Data to use
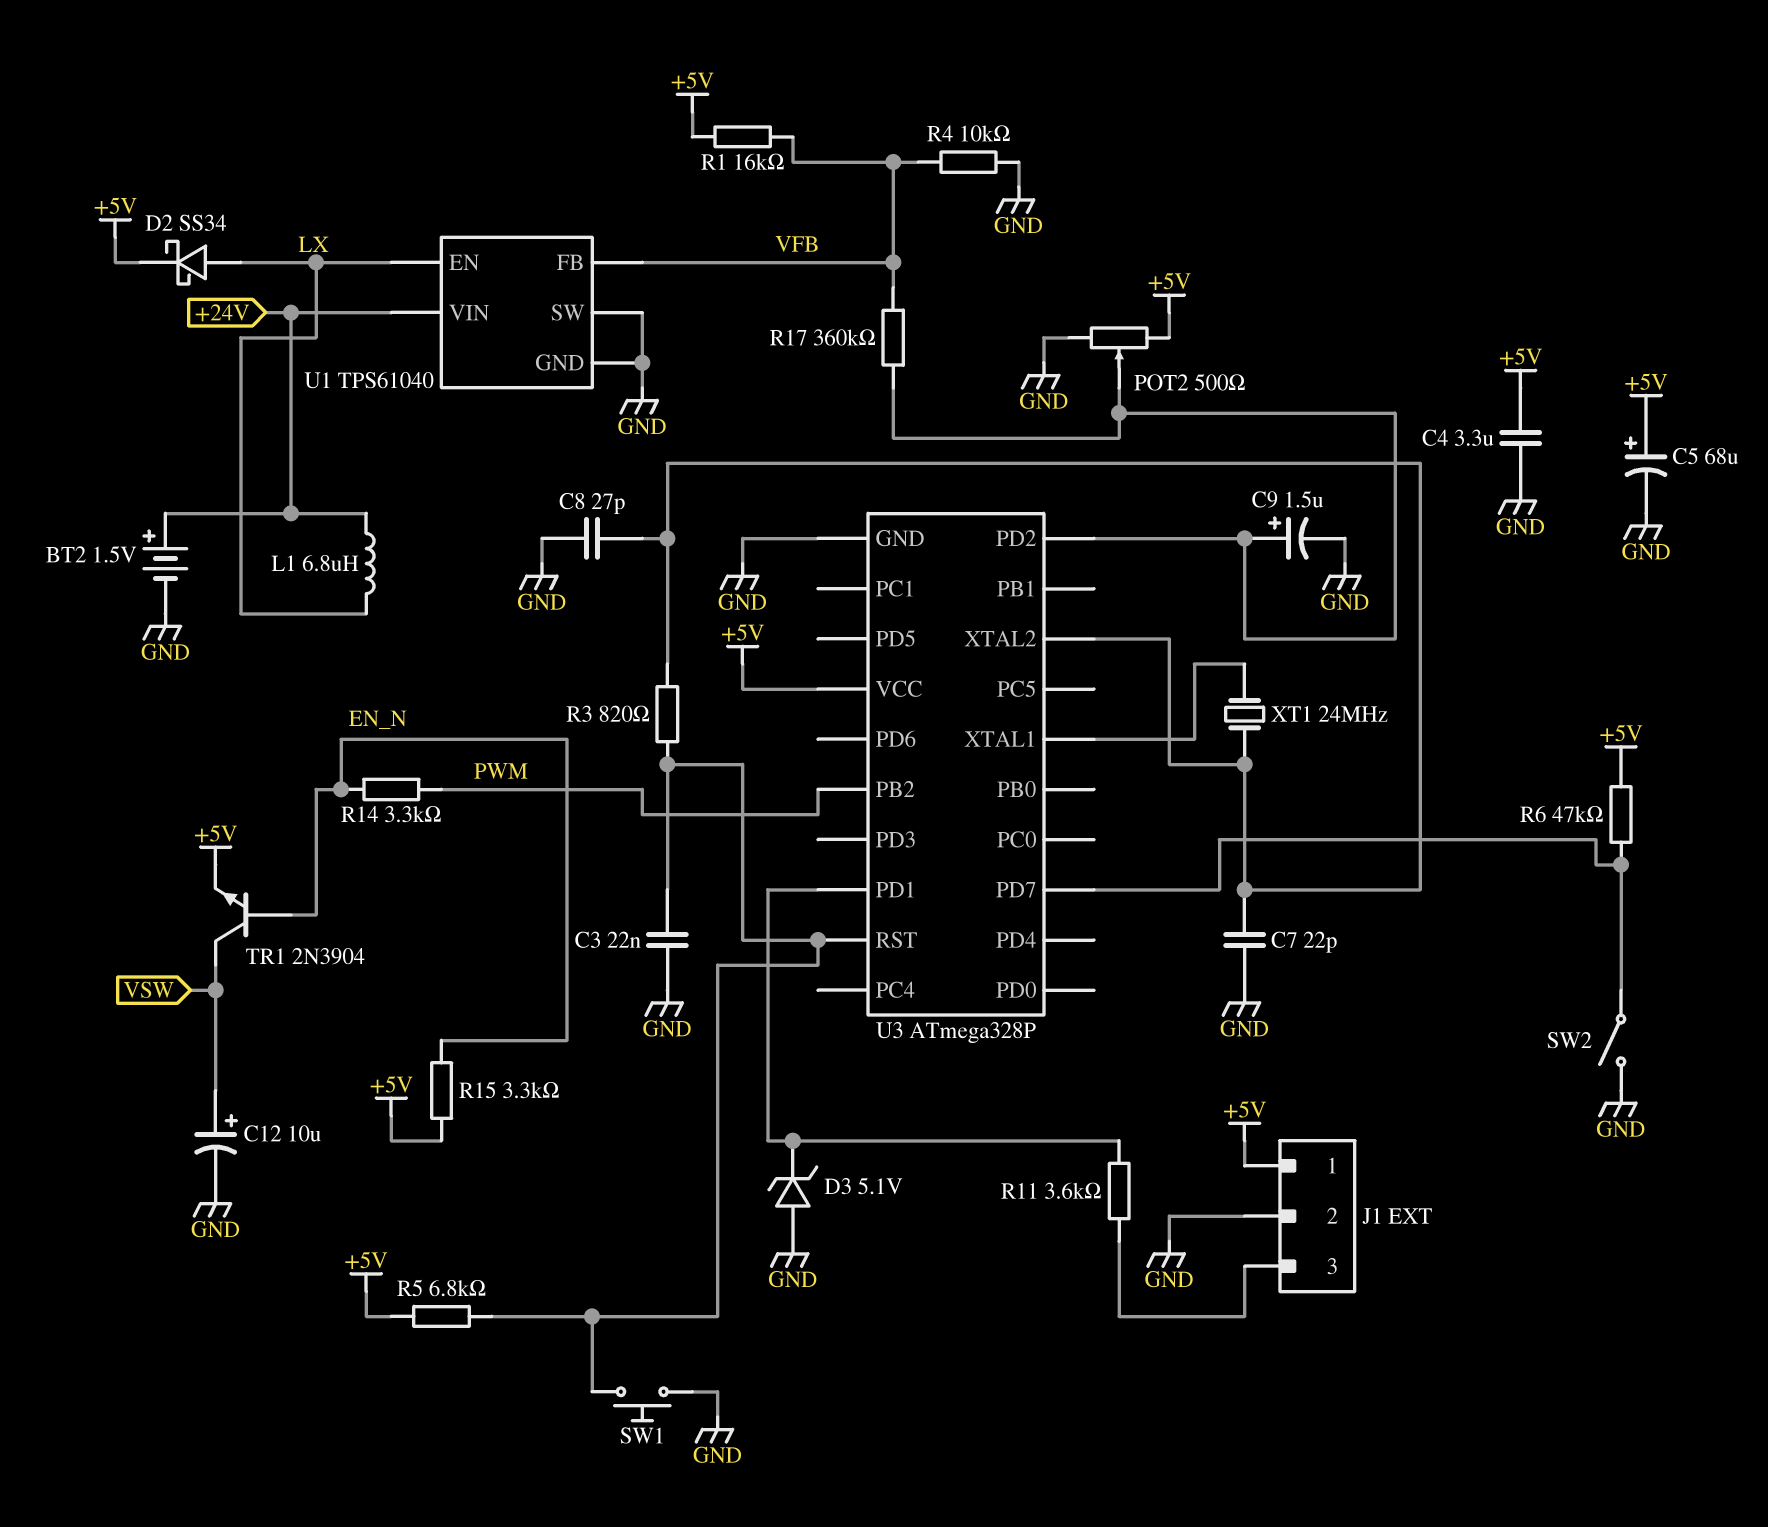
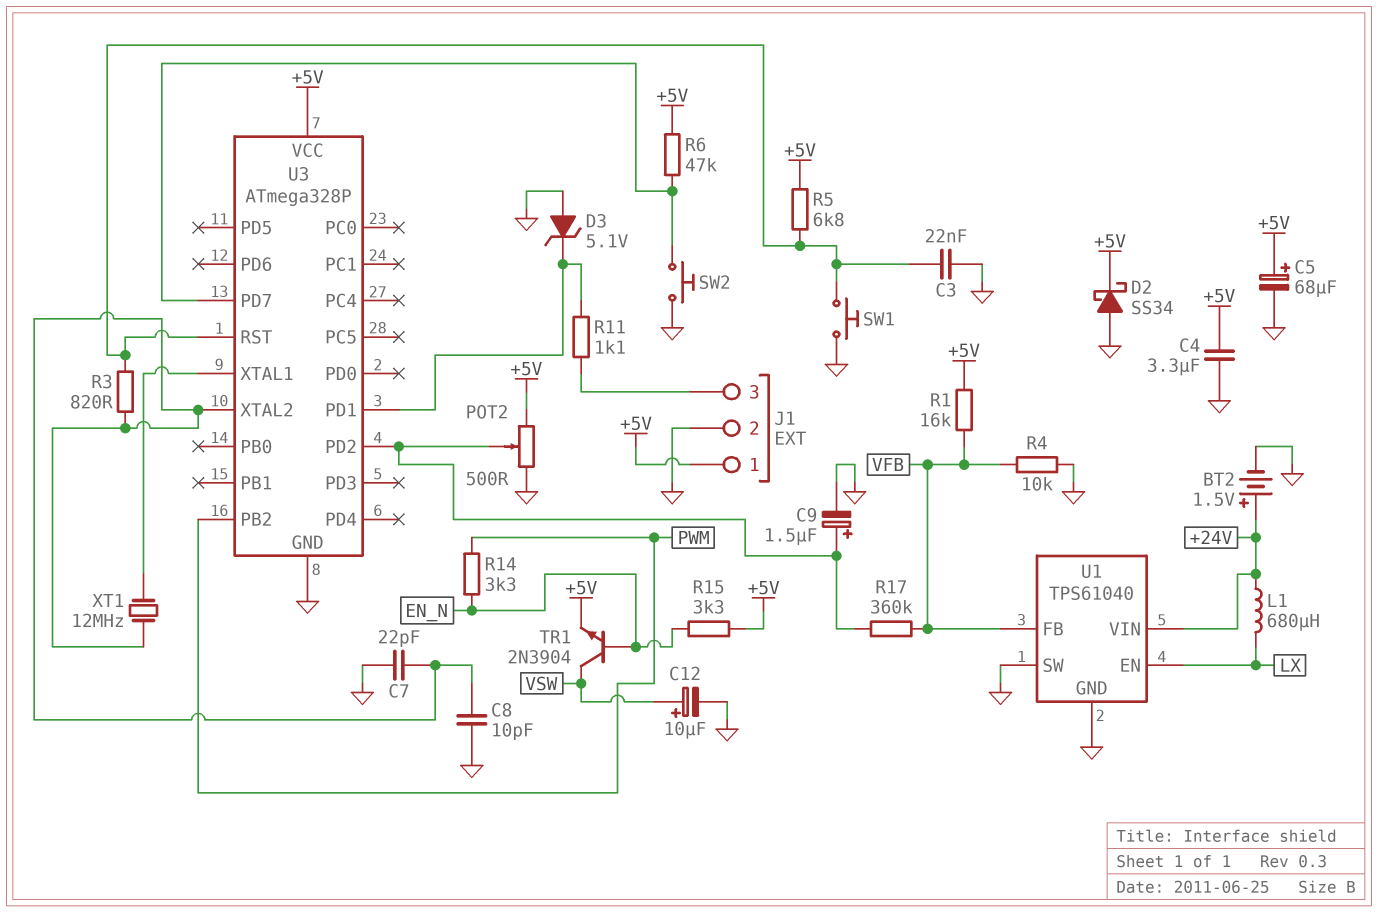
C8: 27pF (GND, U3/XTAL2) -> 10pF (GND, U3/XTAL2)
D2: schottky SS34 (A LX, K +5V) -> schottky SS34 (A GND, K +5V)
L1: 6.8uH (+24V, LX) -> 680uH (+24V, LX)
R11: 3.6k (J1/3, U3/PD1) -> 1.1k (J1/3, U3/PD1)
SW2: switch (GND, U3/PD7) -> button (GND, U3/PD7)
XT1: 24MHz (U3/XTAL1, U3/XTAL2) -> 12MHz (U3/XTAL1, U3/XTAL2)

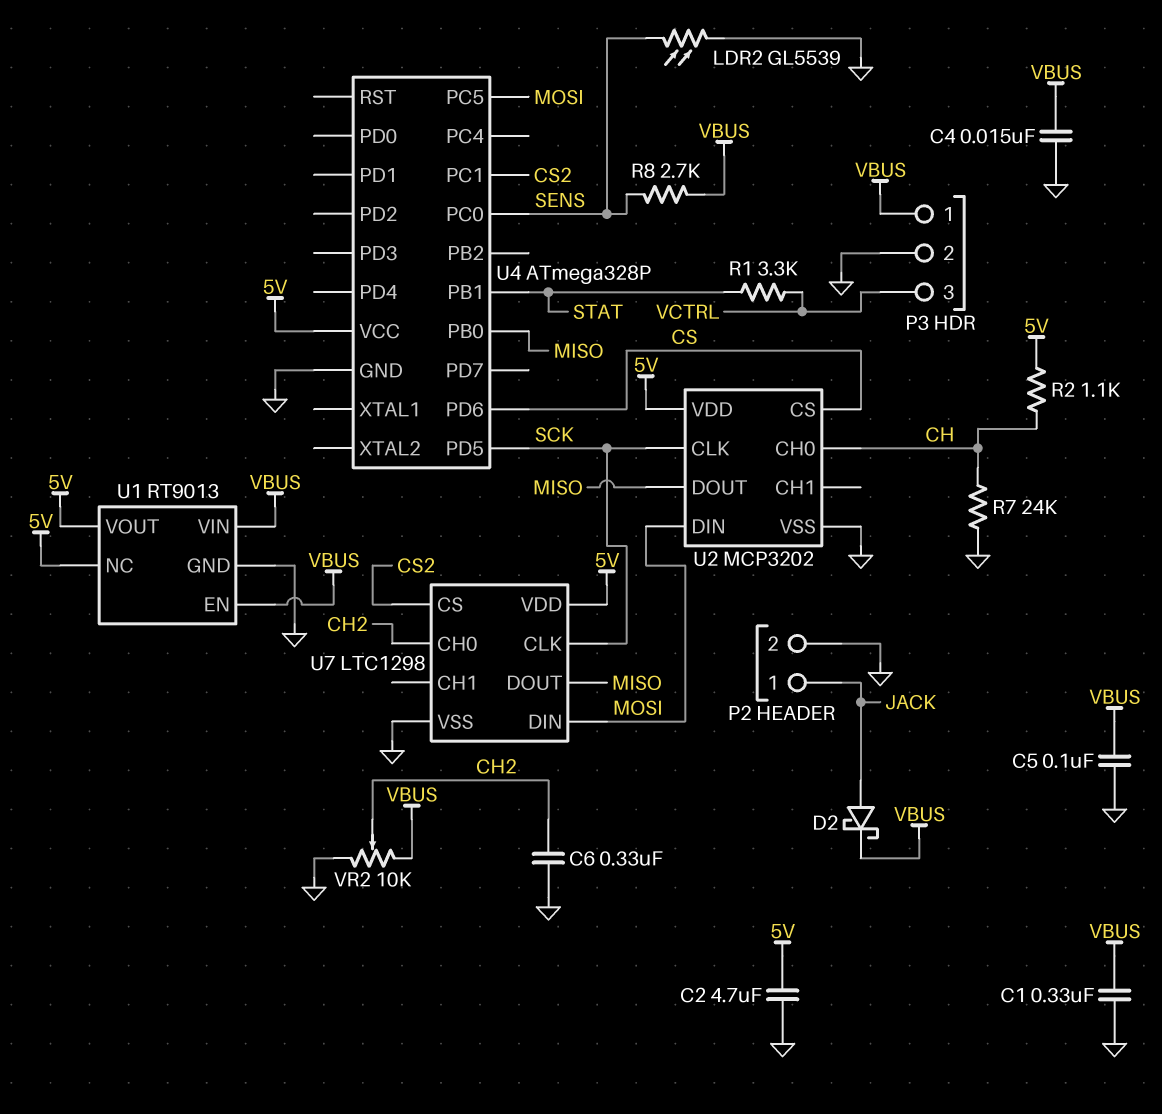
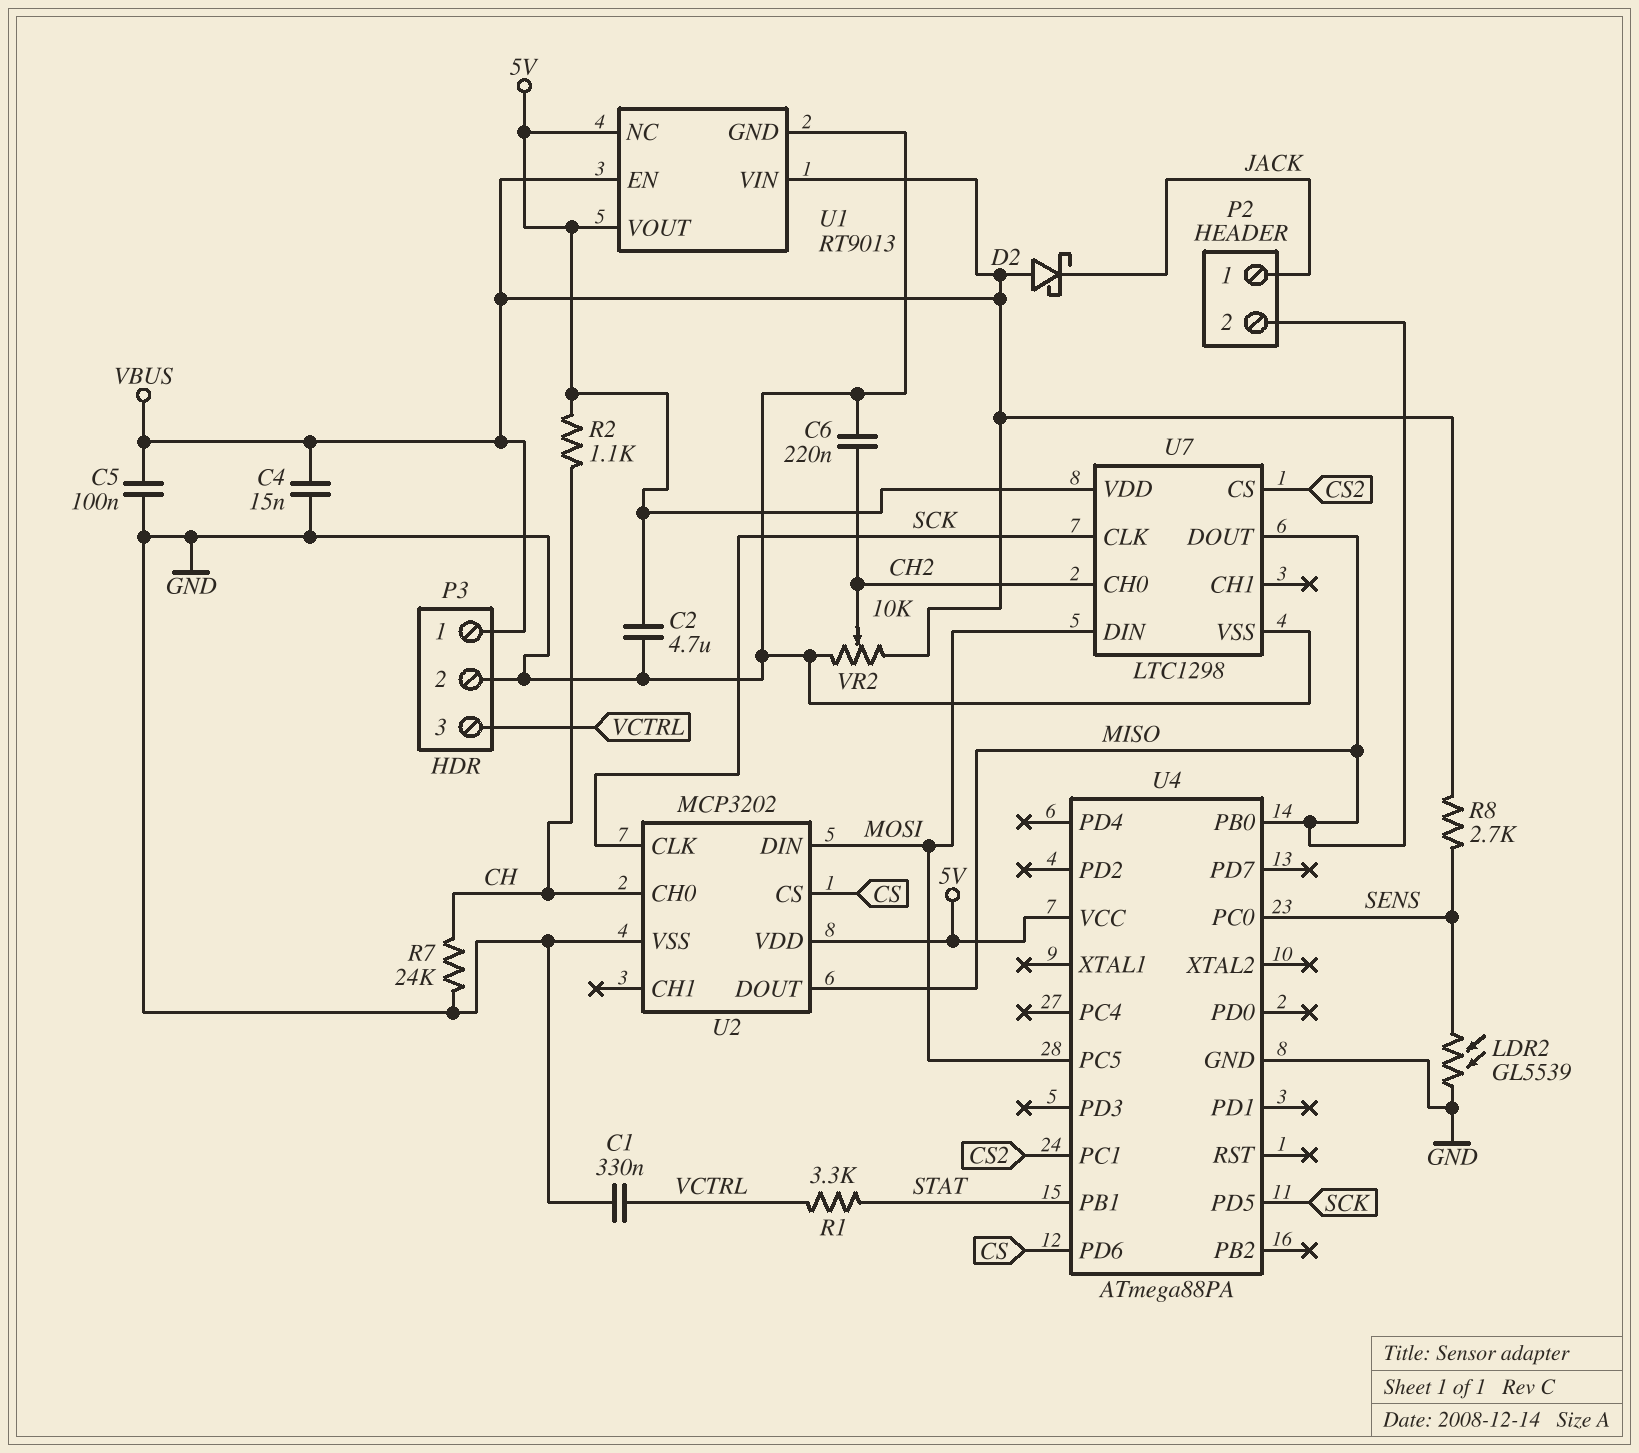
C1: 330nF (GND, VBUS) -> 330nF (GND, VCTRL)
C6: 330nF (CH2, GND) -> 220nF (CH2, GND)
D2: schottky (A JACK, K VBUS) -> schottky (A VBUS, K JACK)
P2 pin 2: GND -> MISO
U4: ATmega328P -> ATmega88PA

Directions for this task
Please restate exactly the lines from the one containing "L1: 6.8uH (+24V, LX) -> 680uH (+24V, LX)" down to the end of the material, both ends kept, and do not include the pictures.

Answer box
L1: 6.8uH (+24V, LX) -> 680uH (+24V, LX)
R11: 3.6k (J1/3, U3/PD1) -> 1.1k (J1/3, U3/PD1)
SW2: switch (GND, U3/PD7) -> button (GND, U3/PD7)
XT1: 24MHz (U3/XTAL1, U3/XTAL2) -> 12MHz (U3/XTAL1, U3/XTAL2)

C1: 330nF (GND, VBUS) -> 330nF (GND, VCTRL)
C6: 330nF (CH2, GND) -> 220nF (CH2, GND)
D2: schottky (A JACK, K VBUS) -> schottky (A VBUS, K JACK)
P2 pin 2: GND -> MISO
U4: ATmega328P -> ATmega88PA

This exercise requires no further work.